EXERCISE:
Your answer must be an exact copy of the records below, minus any images.

SOURCE DATA:

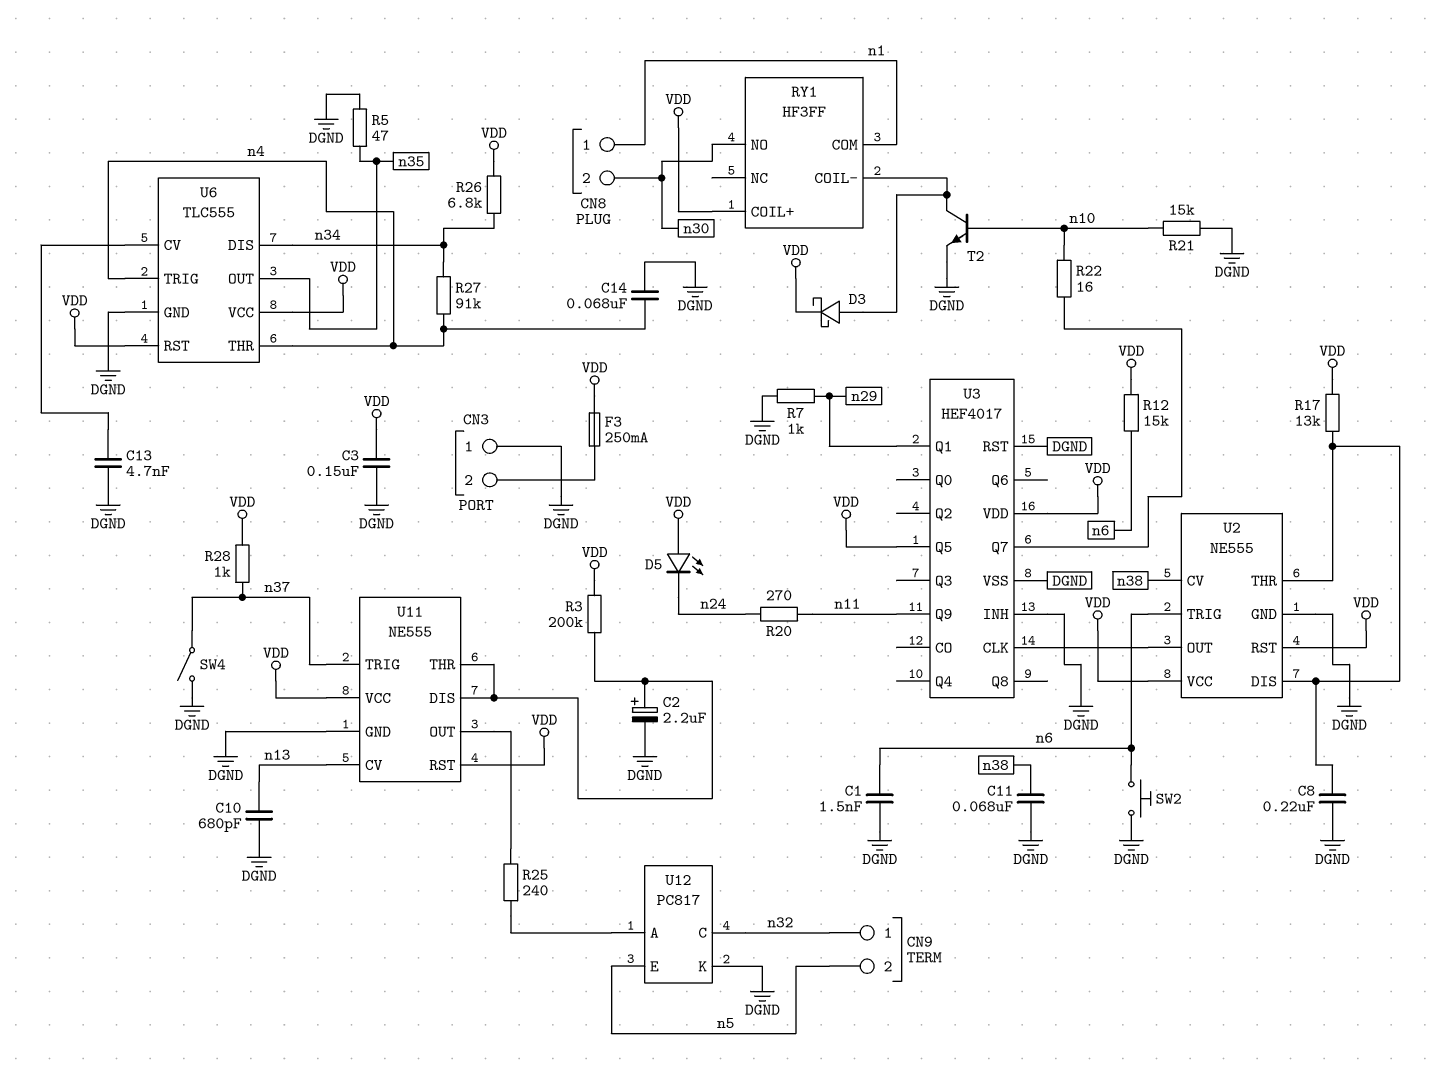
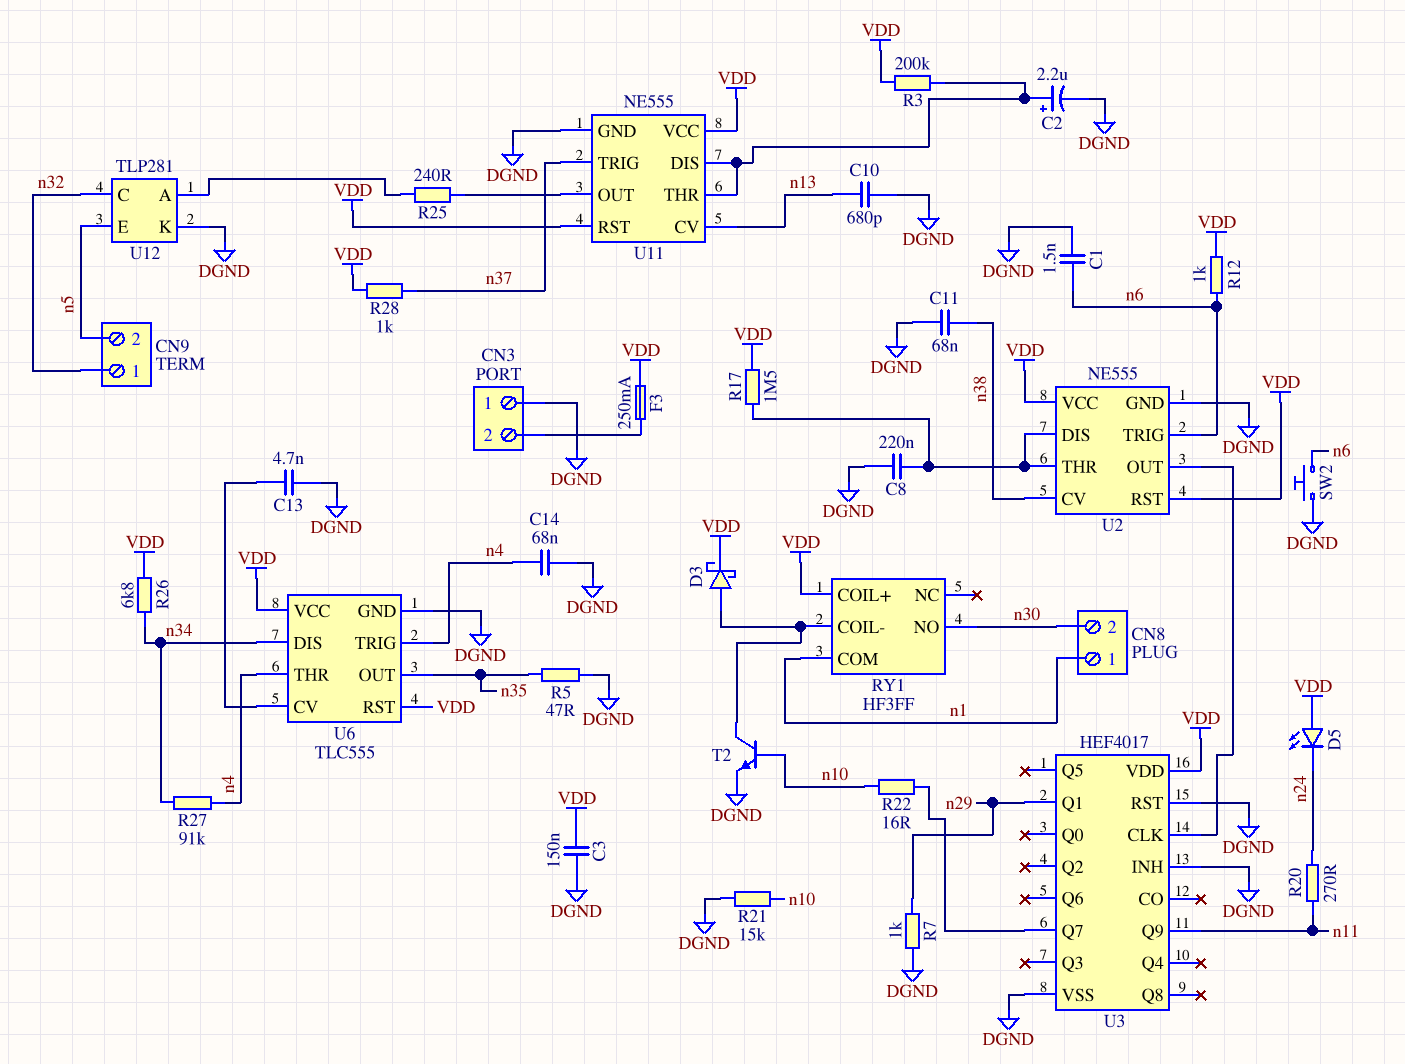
R12: 15k (VDD, n6) -> 1k (VDD, n6)
R17: 13k (U2/DIS, VDD) -> 1.5M (U2/DIS, VDD)
SW4: switch (DGND, n37) -> none
U3 pin Q5: VDD -> none
U12: PC817 -> TLP281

YOUR SOLUTION:
R12: 15k (VDD, n6) -> 1k (VDD, n6)
R17: 13k (U2/DIS, VDD) -> 1.5M (U2/DIS, VDD)
SW4: switch (DGND, n37) -> none
U3 pin Q5: VDD -> none
U12: PC817 -> TLP281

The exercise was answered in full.